▸ Requirement: What you return should match the data below exactly, with no pictures in it.

------ Excerpted records ------

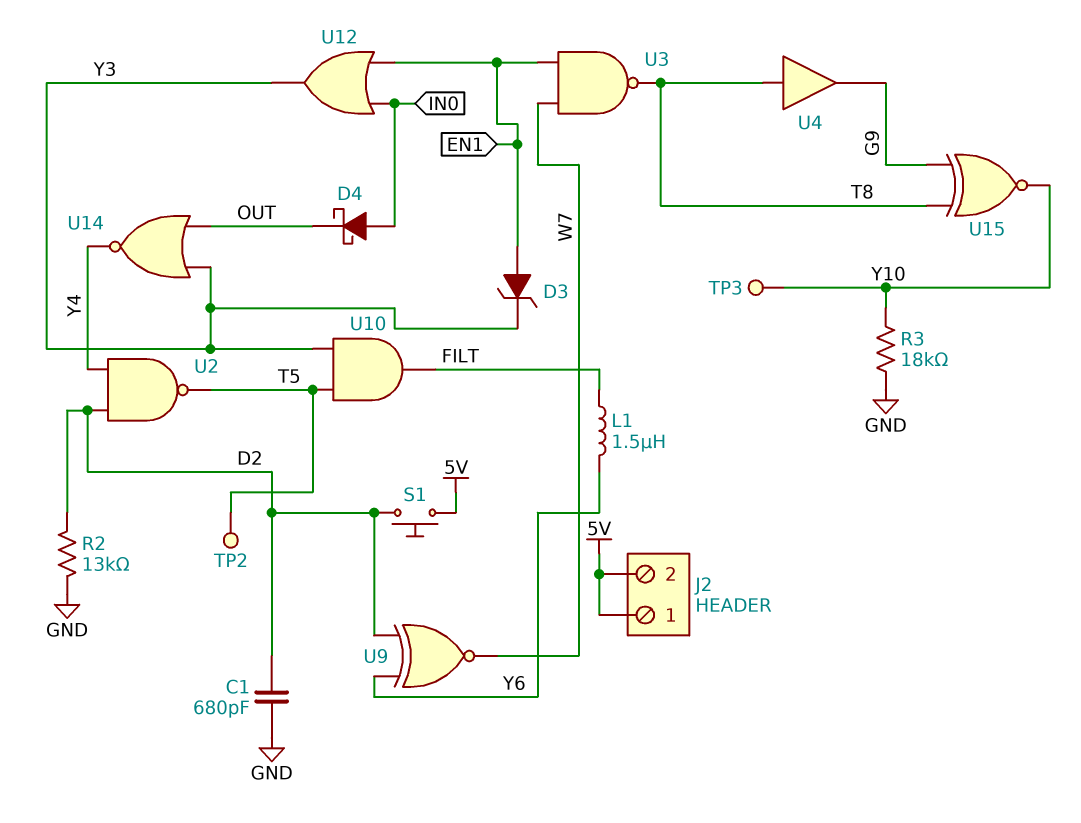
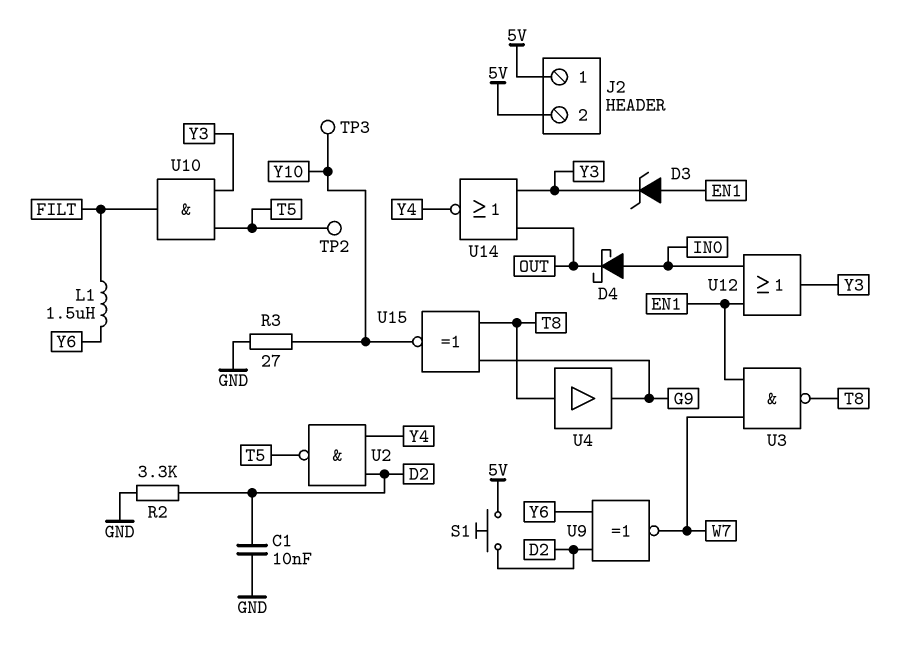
C1: 680pF (D2, GND) -> 10nF (D2, GND)
R2: 13k (D2, GND) -> 3.3k (D2, GND)
R3: 18k (GND, Y10) -> 27 (GND, Y10)

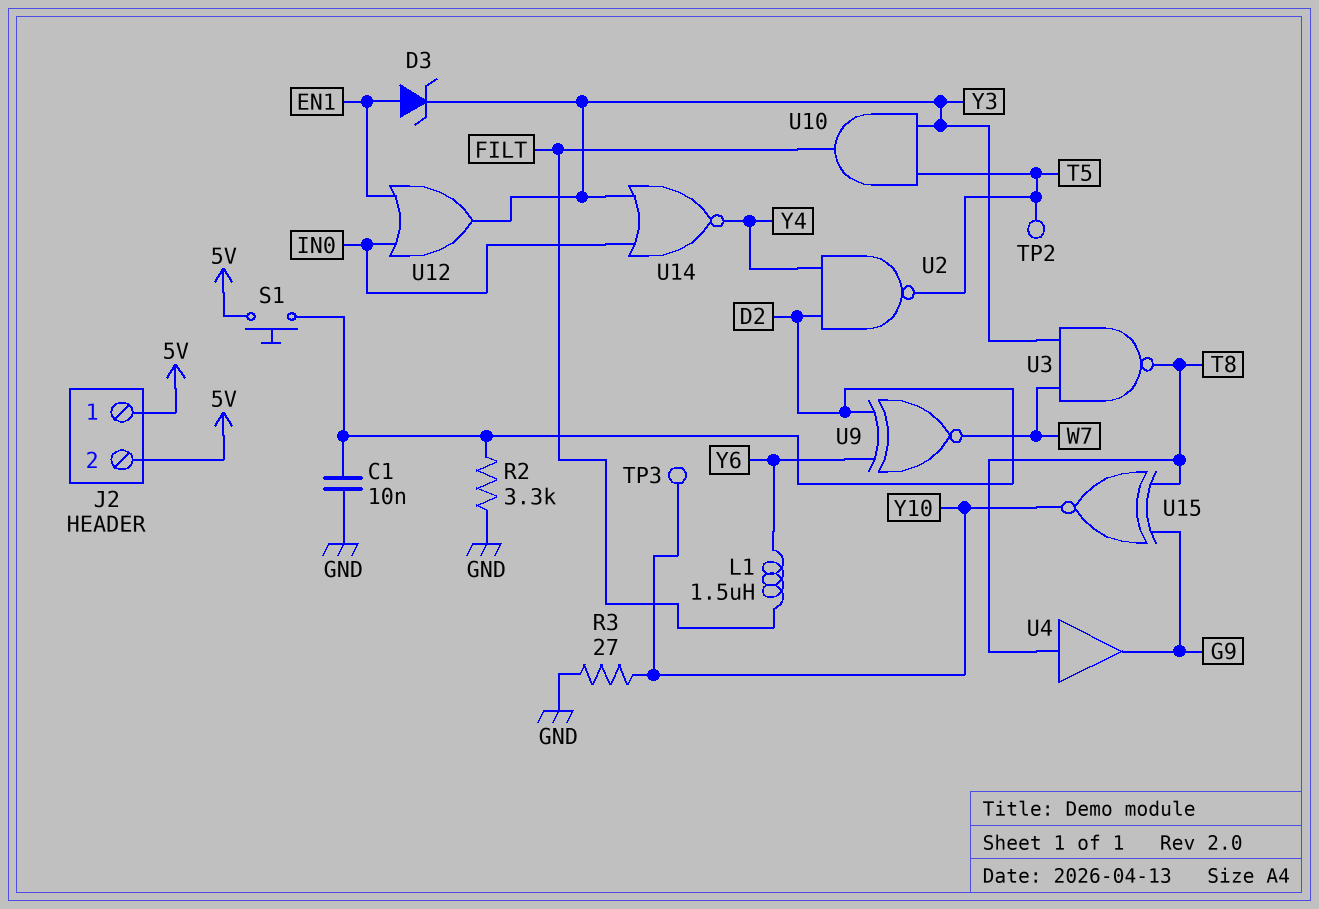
D4: schottky (A IN0, K OUT) -> none
U3: NAND (in EN1, in W7, out T8) -> NAND (in W7, in Y3, out T8)
U14: NOR (in OUT, in Y3, out Y4) -> NOR (in IN0, in Y3, out Y4)

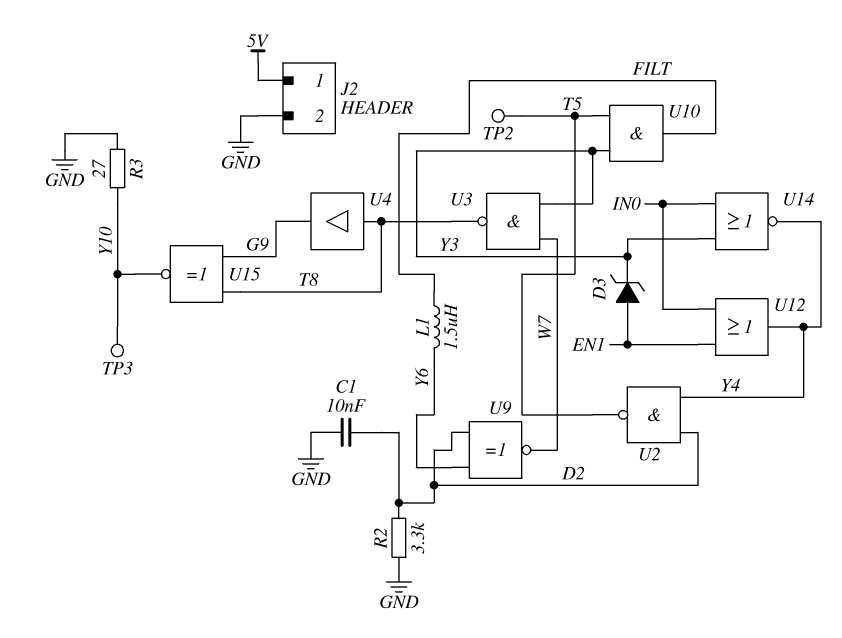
J2 pin 2: 5V -> GND
S1: button (5V, D2) -> none
U12: OR (in EN1, in IN0, out Y3) -> OR (in EN1, in IN0, out Y4)

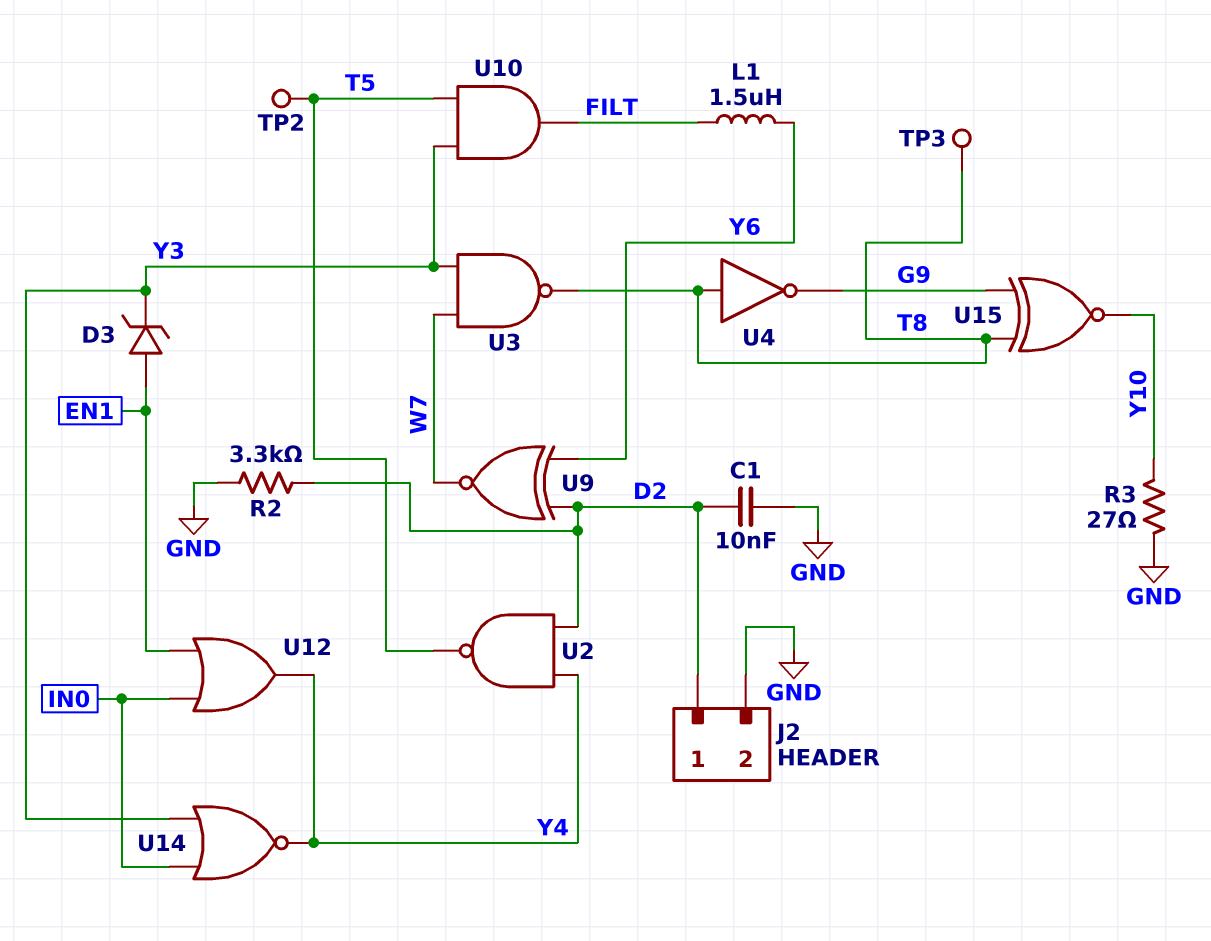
J2 pin 1: 5V -> D2
TP3: test point (Y10) -> test point (T8)
U4: buffer (in T8, out G9) -> NOT (in T8, out G9)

------

▸ Answer to this problem:
C1: 680pF (D2, GND) -> 10nF (D2, GND)
R2: 13k (D2, GND) -> 3.3k (D2, GND)
R3: 18k (GND, Y10) -> 27 (GND, Y10)

D4: schottky (A IN0, K OUT) -> none
U3: NAND (in EN1, in W7, out T8) -> NAND (in W7, in Y3, out T8)
U14: NOR (in OUT, in Y3, out Y4) -> NOR (in IN0, in Y3, out Y4)

J2 pin 2: 5V -> GND
S1: button (5V, D2) -> none
U12: OR (in EN1, in IN0, out Y3) -> OR (in EN1, in IN0, out Y4)

J2 pin 1: 5V -> D2
TP3: test point (Y10) -> test point (T8)
U4: buffer (in T8, out G9) -> NOT (in T8, out G9)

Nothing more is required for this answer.